> _Work to complete_
Only certain lines below are wanted: those starting at the line containing "L1: 15mH (+9V, N_14) -> none" and ending at the line containing "IC2: AND (in", both included, each retyped exactly.
+ + + + + + +
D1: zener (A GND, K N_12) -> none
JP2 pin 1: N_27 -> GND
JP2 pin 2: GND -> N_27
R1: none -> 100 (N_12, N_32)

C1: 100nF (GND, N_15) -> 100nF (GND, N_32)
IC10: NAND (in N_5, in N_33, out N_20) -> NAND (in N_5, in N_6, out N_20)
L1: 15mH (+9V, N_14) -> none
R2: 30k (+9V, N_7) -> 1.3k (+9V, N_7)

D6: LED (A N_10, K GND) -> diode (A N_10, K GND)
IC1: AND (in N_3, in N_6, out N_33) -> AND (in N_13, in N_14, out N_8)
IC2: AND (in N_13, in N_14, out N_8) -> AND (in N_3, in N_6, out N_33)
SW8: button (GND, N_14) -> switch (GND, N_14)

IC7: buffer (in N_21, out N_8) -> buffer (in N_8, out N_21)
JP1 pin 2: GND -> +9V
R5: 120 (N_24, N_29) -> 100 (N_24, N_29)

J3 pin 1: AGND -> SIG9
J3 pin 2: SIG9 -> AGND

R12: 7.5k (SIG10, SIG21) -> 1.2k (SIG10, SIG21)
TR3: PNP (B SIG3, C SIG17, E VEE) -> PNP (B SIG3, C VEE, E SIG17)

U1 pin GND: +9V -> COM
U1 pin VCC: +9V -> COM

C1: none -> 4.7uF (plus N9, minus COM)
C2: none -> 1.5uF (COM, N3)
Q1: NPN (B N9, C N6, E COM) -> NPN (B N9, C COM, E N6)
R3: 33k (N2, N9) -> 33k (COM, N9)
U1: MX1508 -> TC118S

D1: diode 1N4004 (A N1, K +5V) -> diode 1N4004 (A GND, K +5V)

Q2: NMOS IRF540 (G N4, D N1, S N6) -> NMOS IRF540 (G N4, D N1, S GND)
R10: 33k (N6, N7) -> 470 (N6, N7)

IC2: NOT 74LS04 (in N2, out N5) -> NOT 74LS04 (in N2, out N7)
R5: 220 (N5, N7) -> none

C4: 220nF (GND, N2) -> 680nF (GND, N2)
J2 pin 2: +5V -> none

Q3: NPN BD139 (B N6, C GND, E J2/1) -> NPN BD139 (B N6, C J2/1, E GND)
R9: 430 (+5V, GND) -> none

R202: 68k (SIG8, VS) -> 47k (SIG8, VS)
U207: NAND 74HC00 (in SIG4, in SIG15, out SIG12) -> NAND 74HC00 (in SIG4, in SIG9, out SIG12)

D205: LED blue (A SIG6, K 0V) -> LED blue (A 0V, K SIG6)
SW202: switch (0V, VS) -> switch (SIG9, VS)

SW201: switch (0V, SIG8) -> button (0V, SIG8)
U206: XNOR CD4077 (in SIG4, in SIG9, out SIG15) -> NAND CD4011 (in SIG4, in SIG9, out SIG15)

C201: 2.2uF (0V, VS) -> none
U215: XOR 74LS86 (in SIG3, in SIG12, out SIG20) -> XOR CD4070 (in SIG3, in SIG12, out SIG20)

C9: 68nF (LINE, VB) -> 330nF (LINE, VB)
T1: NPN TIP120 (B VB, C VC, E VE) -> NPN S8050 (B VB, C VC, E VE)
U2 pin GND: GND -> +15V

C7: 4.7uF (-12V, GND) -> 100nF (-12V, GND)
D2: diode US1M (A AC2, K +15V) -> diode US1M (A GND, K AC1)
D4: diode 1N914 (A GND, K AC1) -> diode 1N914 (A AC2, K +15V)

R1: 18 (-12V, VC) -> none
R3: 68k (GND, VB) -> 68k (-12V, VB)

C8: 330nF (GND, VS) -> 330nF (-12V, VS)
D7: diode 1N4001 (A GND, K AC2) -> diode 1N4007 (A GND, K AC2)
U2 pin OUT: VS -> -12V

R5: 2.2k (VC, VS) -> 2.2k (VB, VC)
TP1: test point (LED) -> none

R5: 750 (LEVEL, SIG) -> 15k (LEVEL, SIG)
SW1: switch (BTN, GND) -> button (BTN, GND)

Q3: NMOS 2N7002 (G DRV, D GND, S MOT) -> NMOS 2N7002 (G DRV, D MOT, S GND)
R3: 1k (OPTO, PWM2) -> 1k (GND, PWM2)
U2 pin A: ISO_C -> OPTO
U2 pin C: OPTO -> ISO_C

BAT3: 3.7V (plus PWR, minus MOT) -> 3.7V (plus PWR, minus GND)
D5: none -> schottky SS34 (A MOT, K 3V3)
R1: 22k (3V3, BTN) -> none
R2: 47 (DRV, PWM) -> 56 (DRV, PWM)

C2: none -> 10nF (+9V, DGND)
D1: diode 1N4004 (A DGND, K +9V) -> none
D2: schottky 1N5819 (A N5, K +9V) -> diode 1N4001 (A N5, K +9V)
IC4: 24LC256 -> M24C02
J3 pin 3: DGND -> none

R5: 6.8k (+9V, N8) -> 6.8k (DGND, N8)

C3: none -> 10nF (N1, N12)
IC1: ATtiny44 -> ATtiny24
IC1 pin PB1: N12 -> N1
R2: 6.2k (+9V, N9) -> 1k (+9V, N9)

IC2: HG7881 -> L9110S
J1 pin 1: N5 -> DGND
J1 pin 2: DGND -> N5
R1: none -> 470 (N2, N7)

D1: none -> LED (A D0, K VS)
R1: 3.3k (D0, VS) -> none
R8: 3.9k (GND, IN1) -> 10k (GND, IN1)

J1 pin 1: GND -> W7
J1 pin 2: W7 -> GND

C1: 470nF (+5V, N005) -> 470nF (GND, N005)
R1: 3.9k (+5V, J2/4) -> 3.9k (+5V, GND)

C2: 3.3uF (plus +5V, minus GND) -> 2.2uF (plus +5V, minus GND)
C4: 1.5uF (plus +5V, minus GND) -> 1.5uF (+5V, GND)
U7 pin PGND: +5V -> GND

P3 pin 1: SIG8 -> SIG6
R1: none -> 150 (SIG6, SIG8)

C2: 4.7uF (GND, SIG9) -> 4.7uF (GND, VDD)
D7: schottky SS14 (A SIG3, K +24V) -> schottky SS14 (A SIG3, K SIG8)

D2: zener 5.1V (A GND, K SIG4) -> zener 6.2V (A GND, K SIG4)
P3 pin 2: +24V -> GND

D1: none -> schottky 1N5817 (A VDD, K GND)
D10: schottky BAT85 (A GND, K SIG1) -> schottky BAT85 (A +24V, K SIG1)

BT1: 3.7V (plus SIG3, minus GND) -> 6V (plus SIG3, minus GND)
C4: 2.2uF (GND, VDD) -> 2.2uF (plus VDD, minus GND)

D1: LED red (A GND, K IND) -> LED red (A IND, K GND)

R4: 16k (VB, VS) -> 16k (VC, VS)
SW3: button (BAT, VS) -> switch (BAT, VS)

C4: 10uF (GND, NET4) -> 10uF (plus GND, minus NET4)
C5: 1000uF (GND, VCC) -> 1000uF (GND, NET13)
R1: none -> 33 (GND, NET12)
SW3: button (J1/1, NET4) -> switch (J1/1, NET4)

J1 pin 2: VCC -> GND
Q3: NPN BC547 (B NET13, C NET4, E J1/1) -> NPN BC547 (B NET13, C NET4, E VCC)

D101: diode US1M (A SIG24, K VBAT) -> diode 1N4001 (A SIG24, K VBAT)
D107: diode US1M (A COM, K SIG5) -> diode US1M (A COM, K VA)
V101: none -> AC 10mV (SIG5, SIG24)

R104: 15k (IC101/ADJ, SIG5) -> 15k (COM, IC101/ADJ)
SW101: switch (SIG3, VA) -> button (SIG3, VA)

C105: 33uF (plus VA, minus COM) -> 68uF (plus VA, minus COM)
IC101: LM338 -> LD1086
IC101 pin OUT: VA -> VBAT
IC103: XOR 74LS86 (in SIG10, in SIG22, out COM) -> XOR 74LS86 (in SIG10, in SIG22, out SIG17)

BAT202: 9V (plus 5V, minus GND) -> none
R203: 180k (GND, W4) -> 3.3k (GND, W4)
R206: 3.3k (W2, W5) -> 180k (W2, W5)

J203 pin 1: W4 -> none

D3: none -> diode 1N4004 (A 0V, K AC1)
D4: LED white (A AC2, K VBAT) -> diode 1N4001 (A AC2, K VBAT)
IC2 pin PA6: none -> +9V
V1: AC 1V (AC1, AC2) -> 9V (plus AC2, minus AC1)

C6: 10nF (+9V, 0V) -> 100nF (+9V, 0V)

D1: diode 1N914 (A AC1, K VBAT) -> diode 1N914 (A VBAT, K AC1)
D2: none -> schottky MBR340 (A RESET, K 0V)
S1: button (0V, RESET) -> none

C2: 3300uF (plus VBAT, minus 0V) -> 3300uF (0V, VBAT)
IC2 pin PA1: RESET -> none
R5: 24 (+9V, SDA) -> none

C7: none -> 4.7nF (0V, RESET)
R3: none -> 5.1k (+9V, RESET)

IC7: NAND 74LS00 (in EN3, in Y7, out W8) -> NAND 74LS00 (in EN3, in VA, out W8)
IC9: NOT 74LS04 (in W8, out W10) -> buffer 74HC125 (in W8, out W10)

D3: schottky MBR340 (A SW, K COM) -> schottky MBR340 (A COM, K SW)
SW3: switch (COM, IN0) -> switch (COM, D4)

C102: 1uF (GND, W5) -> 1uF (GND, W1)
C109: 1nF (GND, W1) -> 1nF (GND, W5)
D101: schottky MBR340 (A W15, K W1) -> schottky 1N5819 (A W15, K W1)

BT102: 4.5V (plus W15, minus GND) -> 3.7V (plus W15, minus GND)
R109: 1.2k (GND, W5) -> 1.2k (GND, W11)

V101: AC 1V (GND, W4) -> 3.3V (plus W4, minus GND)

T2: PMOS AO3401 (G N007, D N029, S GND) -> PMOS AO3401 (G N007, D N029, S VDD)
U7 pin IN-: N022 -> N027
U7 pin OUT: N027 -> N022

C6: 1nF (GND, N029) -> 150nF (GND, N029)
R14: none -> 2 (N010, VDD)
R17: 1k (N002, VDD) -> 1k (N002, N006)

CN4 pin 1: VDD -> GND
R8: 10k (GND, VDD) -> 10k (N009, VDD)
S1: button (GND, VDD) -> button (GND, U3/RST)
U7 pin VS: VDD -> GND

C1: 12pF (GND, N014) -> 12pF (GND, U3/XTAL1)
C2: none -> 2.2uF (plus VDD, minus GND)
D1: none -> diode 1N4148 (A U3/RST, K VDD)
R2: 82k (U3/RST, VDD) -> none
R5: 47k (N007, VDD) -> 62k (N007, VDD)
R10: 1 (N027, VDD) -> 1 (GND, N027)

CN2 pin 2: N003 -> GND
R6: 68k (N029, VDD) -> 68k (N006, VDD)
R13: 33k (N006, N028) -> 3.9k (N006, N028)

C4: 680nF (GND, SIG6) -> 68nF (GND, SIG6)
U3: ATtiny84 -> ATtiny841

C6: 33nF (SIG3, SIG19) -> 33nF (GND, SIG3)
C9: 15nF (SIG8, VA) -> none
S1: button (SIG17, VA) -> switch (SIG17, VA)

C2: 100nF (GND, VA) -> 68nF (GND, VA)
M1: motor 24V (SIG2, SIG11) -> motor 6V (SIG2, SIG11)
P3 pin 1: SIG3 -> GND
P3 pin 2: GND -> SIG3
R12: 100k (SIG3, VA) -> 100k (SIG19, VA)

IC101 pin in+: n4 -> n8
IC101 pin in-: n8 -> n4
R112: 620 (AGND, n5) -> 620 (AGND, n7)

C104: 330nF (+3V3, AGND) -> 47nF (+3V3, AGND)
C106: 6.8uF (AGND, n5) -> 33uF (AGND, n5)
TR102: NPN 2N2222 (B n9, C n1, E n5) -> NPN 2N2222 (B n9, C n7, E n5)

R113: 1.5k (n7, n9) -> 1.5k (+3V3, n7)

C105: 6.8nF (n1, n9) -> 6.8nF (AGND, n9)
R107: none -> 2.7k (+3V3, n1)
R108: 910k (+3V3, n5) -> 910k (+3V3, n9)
+ + + + + + +
> _Reply to the task_
L1: 15mH (+9V, N_14) -> none
R2: 30k (+9V, N_7) -> 1.3k (+9V, N_7)

D6: LED (A N_10, K GND) -> diode (A N_10, K GND)
IC1: AND (in N_3, in N_6, out N_33) -> AND (in N_13, in N_14, out N_8)
IC2: AND (in N_13, in N_14, out N_8) -> AND (in N_3, in N_6, out N_33)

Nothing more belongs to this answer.